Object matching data

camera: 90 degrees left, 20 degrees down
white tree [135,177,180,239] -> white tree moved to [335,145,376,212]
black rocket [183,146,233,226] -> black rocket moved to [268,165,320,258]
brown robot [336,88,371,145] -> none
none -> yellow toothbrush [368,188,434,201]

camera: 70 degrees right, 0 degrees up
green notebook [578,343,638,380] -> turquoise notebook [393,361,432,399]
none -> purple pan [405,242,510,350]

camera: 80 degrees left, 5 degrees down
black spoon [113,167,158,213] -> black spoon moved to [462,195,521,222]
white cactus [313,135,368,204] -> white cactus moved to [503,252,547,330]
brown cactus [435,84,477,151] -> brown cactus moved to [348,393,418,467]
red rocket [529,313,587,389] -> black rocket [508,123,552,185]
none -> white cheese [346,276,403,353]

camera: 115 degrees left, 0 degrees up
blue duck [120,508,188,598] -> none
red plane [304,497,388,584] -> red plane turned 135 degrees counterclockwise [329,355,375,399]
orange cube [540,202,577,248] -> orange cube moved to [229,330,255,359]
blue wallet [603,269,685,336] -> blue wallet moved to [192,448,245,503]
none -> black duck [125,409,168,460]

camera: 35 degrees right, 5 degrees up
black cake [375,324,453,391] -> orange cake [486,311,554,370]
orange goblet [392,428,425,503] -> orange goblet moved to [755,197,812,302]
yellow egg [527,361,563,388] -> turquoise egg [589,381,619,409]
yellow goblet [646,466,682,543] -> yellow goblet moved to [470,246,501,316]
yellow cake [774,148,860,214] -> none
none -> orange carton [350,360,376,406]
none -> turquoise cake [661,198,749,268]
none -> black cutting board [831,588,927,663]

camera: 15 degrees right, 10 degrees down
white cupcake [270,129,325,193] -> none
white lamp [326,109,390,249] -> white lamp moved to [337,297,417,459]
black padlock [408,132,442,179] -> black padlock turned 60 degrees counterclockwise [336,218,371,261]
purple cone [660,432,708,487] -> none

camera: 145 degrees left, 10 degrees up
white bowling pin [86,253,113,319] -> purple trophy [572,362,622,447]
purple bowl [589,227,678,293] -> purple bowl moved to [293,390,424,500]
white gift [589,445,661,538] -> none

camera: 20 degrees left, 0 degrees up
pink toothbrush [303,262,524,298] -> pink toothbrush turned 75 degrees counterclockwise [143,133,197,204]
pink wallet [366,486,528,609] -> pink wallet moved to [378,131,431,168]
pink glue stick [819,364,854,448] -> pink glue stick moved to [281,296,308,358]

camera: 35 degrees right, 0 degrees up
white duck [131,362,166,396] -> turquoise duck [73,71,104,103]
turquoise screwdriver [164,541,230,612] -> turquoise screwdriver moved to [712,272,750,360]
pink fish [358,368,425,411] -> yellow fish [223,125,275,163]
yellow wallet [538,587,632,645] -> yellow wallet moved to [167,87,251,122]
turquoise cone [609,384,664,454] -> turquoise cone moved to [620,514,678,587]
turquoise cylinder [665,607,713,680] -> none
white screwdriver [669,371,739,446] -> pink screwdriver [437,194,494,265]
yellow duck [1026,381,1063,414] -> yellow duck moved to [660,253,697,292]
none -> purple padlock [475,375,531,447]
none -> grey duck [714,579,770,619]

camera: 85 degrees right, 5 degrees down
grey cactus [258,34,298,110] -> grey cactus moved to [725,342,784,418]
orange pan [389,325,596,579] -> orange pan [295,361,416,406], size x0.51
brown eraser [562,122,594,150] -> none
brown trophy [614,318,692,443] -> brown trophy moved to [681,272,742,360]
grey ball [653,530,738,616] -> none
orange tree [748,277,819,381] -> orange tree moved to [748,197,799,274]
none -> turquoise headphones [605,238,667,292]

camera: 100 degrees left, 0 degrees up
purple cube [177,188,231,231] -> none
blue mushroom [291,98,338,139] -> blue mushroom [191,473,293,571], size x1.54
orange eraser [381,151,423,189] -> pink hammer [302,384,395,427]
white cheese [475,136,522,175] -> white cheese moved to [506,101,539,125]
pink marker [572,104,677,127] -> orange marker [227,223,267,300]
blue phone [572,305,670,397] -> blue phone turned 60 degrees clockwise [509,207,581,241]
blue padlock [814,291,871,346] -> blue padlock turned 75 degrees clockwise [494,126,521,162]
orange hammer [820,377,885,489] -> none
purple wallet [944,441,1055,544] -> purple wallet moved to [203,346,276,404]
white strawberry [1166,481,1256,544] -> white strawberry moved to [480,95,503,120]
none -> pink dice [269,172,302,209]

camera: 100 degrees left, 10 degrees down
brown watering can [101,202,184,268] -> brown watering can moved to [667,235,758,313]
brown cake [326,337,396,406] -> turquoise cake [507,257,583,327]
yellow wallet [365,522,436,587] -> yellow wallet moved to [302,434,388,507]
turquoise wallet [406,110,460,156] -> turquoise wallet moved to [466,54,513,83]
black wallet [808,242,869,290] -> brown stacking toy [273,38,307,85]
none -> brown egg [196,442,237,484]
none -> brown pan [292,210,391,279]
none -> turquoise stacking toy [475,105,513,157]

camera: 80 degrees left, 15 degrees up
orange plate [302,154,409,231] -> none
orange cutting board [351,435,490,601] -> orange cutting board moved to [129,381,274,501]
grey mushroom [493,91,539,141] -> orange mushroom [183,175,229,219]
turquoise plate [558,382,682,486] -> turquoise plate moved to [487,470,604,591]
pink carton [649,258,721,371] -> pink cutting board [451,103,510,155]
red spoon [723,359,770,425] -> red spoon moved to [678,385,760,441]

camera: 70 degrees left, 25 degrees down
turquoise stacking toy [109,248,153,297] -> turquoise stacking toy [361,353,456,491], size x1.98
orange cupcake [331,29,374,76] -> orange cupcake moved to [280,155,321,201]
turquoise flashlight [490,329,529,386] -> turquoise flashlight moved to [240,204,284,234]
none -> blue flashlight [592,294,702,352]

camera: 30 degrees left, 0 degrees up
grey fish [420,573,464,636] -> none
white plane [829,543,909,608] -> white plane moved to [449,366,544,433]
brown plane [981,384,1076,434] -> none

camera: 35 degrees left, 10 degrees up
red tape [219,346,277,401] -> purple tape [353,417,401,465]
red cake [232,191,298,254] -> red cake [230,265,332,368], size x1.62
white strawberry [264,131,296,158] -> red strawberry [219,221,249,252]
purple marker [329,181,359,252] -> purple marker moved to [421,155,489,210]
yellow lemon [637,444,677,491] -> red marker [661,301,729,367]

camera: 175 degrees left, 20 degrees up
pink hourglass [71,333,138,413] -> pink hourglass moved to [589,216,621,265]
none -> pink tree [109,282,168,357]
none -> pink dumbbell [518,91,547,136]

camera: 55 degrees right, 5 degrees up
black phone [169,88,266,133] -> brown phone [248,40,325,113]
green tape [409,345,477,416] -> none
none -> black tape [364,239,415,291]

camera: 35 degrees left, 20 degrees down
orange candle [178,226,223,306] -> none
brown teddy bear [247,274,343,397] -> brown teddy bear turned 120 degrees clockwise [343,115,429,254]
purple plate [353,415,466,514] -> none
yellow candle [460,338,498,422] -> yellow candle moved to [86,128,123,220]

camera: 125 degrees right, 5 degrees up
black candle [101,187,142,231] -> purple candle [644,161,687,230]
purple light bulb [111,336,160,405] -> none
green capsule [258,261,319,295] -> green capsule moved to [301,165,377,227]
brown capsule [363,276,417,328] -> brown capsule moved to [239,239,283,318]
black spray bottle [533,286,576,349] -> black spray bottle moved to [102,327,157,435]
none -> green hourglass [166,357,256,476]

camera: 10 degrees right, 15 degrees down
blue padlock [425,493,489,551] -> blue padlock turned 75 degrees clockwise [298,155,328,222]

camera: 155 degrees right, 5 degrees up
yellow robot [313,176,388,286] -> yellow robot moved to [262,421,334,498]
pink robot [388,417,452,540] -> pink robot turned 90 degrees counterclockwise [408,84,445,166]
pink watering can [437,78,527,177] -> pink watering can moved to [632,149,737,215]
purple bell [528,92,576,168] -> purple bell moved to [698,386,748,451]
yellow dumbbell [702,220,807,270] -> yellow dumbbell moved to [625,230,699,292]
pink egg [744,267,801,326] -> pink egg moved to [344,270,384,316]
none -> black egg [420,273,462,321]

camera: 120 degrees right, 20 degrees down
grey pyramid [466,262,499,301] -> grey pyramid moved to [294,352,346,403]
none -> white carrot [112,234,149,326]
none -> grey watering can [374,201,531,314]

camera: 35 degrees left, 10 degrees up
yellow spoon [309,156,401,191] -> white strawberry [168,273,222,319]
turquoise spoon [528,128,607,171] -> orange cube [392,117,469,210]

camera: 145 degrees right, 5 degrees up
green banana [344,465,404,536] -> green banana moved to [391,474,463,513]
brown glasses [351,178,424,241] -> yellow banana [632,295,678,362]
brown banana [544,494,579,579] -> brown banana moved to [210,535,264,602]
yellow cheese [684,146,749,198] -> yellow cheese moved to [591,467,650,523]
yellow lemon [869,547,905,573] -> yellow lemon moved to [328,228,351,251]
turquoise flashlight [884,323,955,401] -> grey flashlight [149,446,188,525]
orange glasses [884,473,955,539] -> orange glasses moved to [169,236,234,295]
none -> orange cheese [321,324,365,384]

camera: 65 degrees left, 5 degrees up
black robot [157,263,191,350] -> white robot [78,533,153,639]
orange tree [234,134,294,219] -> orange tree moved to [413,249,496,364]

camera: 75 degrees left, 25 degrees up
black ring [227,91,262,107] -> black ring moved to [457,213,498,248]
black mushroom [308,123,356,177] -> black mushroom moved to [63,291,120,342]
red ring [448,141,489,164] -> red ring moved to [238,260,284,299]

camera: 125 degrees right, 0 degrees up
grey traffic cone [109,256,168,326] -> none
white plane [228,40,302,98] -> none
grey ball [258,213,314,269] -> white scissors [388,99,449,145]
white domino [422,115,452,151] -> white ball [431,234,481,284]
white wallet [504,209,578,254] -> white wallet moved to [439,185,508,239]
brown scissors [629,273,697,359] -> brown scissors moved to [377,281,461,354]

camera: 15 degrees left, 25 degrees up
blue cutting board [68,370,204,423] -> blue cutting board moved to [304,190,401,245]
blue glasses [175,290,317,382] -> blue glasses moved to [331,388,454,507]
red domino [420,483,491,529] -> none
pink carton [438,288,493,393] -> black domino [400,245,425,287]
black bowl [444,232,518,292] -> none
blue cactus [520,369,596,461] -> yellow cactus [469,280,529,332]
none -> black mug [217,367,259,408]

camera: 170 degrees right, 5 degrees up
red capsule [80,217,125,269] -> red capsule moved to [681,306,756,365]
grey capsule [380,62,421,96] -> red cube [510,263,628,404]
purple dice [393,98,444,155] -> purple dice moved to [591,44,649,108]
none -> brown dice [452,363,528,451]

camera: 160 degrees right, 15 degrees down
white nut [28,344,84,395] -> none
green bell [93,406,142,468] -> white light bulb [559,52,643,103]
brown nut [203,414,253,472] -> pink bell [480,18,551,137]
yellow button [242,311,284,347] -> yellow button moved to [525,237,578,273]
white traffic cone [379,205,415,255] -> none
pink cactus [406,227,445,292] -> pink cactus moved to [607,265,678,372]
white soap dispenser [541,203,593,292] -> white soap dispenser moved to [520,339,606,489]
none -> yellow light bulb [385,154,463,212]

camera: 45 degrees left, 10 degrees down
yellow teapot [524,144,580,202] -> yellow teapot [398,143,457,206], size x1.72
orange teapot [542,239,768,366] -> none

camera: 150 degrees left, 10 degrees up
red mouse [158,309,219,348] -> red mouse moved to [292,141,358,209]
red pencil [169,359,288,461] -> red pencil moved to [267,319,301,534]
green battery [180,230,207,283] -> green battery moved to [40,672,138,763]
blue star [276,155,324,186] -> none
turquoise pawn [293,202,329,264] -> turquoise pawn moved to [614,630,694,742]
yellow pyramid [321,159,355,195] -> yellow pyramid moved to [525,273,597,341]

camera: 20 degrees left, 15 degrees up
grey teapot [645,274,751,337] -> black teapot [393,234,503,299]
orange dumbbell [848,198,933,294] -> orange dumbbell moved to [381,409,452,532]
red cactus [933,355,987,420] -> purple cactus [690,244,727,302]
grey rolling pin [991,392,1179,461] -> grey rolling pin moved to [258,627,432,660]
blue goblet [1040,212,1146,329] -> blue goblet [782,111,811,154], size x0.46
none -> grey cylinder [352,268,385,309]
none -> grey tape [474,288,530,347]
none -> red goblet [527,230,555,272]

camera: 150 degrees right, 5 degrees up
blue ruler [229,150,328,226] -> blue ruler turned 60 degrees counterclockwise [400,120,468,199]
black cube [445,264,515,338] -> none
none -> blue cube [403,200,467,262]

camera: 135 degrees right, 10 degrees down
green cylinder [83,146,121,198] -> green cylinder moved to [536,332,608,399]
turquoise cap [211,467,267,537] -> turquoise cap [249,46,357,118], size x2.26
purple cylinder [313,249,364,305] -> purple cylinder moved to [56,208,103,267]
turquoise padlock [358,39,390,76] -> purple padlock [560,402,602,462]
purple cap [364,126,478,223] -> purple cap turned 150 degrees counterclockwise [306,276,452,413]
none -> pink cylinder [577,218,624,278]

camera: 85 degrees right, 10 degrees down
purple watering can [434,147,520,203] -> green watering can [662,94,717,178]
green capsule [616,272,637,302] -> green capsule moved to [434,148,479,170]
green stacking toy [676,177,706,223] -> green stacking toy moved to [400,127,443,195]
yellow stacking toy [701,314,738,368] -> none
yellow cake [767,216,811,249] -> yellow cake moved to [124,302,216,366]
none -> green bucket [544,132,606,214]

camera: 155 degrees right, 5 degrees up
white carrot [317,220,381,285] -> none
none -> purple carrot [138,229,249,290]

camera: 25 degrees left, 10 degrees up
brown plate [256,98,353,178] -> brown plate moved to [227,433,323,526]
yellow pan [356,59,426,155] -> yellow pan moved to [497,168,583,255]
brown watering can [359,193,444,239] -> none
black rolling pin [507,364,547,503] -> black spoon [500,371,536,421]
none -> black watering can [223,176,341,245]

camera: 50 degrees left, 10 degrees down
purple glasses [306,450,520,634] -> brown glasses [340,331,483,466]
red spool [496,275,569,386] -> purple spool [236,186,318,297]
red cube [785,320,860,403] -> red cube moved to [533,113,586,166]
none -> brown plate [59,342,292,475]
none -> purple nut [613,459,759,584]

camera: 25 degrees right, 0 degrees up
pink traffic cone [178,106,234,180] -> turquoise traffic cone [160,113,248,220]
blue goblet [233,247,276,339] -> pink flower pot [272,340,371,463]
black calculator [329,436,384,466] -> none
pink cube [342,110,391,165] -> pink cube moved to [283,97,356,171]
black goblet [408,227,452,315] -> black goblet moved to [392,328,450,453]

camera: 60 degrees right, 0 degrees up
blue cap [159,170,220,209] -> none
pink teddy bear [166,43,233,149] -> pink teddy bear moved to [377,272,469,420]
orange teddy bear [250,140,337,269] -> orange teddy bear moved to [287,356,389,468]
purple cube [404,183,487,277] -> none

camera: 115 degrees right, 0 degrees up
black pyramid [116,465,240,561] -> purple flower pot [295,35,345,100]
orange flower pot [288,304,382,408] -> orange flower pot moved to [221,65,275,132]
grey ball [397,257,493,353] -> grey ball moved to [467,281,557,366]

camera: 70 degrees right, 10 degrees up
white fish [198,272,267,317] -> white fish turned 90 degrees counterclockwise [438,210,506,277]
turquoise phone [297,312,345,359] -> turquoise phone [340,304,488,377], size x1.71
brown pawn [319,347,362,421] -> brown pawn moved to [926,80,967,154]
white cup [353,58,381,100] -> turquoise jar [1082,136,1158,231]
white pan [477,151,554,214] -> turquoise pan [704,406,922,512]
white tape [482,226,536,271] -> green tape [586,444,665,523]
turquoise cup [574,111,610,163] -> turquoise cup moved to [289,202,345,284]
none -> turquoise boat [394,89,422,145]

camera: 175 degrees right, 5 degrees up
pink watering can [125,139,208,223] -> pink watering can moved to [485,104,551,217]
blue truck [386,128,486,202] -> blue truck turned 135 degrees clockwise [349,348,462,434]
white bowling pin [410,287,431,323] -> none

Required action: Return the lines from the line containing "none -> purple nut [613,459,759,584]" to the end of the entries above, exactly as they appear and with no other output.

Written response:
none -> purple nut [613,459,759,584]

camera: 25 degrees right, 0 degrees up
pink traffic cone [178,106,234,180] -> turquoise traffic cone [160,113,248,220]
blue goblet [233,247,276,339] -> pink flower pot [272,340,371,463]
black calculator [329,436,384,466] -> none
pink cube [342,110,391,165] -> pink cube moved to [283,97,356,171]
black goblet [408,227,452,315] -> black goblet moved to [392,328,450,453]

camera: 60 degrees right, 0 degrees up
blue cap [159,170,220,209] -> none
pink teddy bear [166,43,233,149] -> pink teddy bear moved to [377,272,469,420]
orange teddy bear [250,140,337,269] -> orange teddy bear moved to [287,356,389,468]
purple cube [404,183,487,277] -> none

camera: 115 degrees right, 0 degrees up
black pyramid [116,465,240,561] -> purple flower pot [295,35,345,100]
orange flower pot [288,304,382,408] -> orange flower pot moved to [221,65,275,132]
grey ball [397,257,493,353] -> grey ball moved to [467,281,557,366]

camera: 70 degrees right, 10 degrees up
white fish [198,272,267,317] -> white fish turned 90 degrees counterclockwise [438,210,506,277]
turquoise phone [297,312,345,359] -> turquoise phone [340,304,488,377], size x1.71
brown pawn [319,347,362,421] -> brown pawn moved to [926,80,967,154]
white cup [353,58,381,100] -> turquoise jar [1082,136,1158,231]
white pan [477,151,554,214] -> turquoise pan [704,406,922,512]
white tape [482,226,536,271] -> green tape [586,444,665,523]
turquoise cup [574,111,610,163] -> turquoise cup moved to [289,202,345,284]
none -> turquoise boat [394,89,422,145]

camera: 175 degrees right, 5 degrees up
pink watering can [125,139,208,223] -> pink watering can moved to [485,104,551,217]
blue truck [386,128,486,202] -> blue truck turned 135 degrees clockwise [349,348,462,434]
white bowling pin [410,287,431,323] -> none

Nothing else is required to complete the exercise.